Stored data:
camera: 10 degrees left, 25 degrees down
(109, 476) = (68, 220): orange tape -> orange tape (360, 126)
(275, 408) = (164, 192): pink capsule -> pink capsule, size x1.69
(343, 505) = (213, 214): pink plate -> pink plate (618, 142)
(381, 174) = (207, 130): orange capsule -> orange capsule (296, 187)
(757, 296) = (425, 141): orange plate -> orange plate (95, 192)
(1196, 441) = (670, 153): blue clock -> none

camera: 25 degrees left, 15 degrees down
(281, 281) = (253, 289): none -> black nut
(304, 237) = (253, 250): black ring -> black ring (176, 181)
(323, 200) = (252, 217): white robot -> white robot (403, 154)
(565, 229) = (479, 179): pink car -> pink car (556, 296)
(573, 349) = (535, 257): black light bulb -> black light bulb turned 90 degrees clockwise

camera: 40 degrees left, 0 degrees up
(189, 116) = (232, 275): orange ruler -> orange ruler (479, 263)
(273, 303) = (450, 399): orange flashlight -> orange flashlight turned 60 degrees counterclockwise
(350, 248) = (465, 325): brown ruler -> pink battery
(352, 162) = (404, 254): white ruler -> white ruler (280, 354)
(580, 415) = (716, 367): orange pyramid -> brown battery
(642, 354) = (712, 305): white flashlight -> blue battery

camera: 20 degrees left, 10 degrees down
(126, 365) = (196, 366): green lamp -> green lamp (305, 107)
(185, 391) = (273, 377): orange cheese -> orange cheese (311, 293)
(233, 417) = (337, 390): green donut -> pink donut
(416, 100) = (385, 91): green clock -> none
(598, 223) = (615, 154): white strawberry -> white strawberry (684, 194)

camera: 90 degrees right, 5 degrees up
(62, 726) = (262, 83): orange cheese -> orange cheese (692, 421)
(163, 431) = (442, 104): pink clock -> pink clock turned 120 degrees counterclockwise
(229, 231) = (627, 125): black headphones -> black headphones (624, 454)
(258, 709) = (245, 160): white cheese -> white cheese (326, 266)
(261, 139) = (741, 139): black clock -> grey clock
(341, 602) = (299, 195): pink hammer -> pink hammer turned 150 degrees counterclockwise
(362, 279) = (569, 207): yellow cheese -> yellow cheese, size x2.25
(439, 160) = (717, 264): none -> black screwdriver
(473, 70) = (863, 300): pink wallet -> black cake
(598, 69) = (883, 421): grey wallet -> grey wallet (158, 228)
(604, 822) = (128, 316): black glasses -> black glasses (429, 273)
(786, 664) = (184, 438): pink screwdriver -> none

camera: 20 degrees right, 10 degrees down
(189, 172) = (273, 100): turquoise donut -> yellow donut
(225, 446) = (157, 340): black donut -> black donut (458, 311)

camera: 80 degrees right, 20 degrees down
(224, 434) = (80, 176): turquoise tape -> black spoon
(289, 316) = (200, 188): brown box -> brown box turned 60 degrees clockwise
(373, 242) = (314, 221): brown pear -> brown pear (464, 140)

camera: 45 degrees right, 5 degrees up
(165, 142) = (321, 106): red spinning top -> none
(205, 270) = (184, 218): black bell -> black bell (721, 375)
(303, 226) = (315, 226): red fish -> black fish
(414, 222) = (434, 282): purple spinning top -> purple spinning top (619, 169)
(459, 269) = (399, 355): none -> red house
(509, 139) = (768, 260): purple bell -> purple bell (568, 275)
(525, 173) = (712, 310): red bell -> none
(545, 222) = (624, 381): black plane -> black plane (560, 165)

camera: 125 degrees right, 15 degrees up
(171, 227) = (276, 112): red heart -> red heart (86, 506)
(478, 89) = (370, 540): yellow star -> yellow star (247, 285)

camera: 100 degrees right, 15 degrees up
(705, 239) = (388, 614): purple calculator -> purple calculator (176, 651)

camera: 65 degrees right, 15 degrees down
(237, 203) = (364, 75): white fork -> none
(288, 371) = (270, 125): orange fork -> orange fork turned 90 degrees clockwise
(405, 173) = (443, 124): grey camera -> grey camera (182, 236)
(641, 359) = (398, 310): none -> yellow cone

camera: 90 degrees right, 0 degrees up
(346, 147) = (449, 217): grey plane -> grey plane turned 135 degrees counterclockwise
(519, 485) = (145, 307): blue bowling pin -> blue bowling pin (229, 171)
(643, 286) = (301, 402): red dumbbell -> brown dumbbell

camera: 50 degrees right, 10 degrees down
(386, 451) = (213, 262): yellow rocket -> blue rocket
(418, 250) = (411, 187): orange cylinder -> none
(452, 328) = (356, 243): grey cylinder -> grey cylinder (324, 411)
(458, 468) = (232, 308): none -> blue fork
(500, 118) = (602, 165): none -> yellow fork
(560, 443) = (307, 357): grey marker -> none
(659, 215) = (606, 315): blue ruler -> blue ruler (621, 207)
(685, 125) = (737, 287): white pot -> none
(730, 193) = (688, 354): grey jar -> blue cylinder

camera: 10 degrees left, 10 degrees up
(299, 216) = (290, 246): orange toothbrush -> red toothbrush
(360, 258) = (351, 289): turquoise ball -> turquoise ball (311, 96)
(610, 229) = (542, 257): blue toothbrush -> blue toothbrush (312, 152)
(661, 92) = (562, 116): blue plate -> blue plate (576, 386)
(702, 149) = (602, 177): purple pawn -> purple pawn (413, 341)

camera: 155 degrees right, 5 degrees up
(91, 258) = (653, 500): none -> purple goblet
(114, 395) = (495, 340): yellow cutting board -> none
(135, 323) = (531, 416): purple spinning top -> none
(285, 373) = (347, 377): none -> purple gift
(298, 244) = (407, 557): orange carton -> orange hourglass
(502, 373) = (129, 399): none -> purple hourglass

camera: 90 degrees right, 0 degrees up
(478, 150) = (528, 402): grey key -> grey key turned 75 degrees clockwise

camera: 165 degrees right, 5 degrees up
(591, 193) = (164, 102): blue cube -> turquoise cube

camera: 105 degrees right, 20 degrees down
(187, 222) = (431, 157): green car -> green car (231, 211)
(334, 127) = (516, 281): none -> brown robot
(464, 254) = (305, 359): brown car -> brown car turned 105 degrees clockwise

PROBLEM
Write out every line of the entries that holds the word "robot".

RESPONSE TO THE TASK
(323, 200) = (252, 217): white robot -> white robot (403, 154)
(334, 127) = (516, 281): none -> brown robot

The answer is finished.